Problem description:
Below, find the line containing "(846, 241) = (687, 302): black"; from there to the final line, print every line exactly and skip the pictures.

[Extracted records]
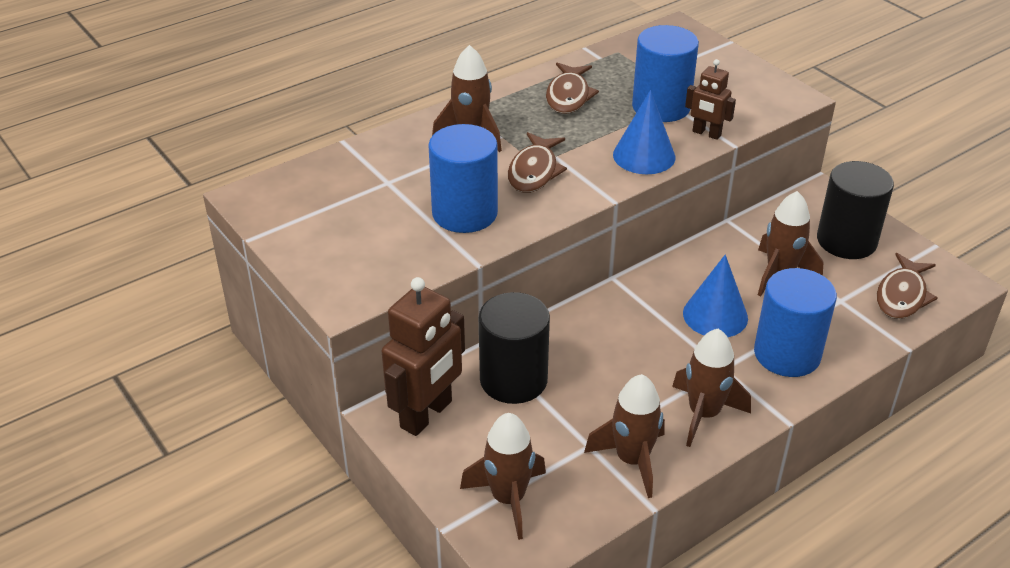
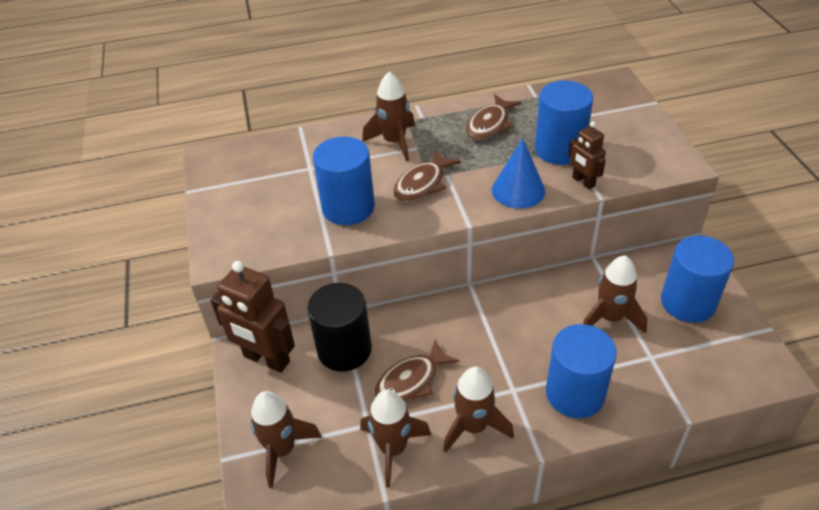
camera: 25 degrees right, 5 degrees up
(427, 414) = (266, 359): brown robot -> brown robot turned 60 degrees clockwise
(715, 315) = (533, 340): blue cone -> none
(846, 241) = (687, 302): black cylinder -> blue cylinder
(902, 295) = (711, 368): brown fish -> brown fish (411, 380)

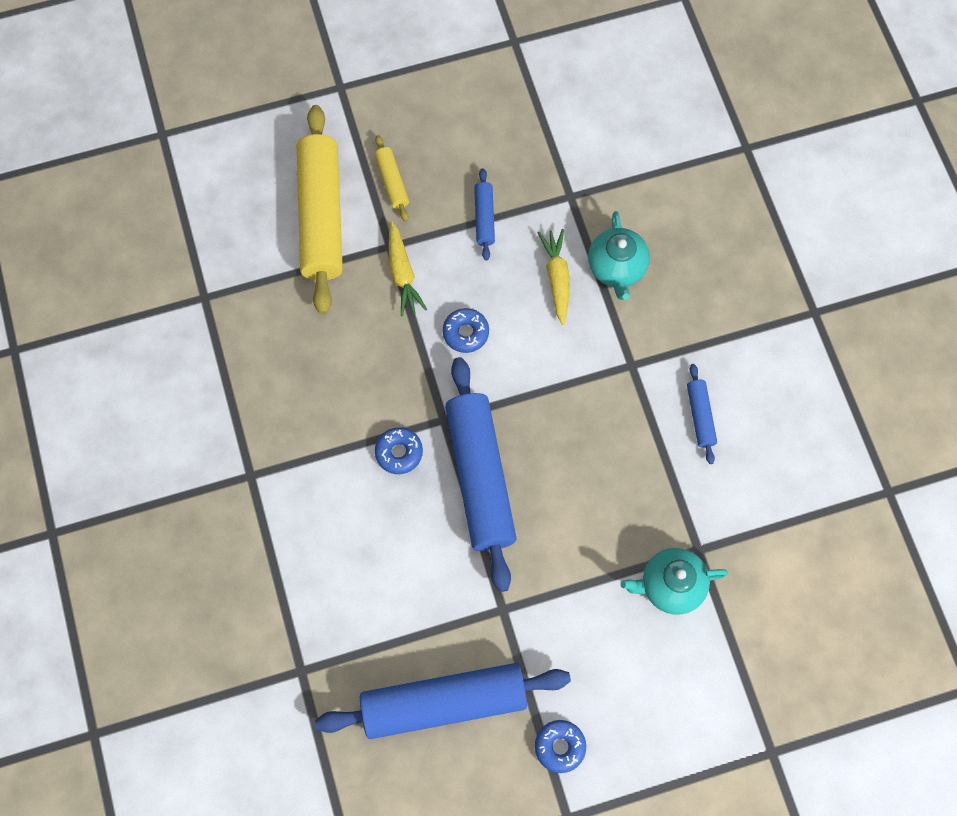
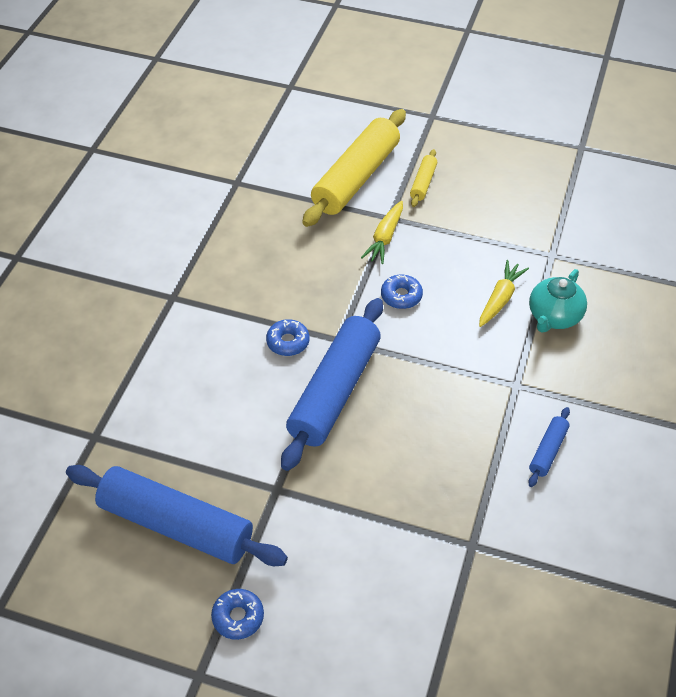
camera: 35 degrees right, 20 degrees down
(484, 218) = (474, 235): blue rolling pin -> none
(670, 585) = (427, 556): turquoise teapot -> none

Your solution:
(846, 241) = (687, 302): black cylinder -> blue cylinder
(902, 295) = (711, 368): brown fish -> brown fish (411, 380)

camera: 35 degrees right, 20 degrees down
(484, 218) = (474, 235): blue rolling pin -> none
(670, 585) = (427, 556): turquoise teapot -> none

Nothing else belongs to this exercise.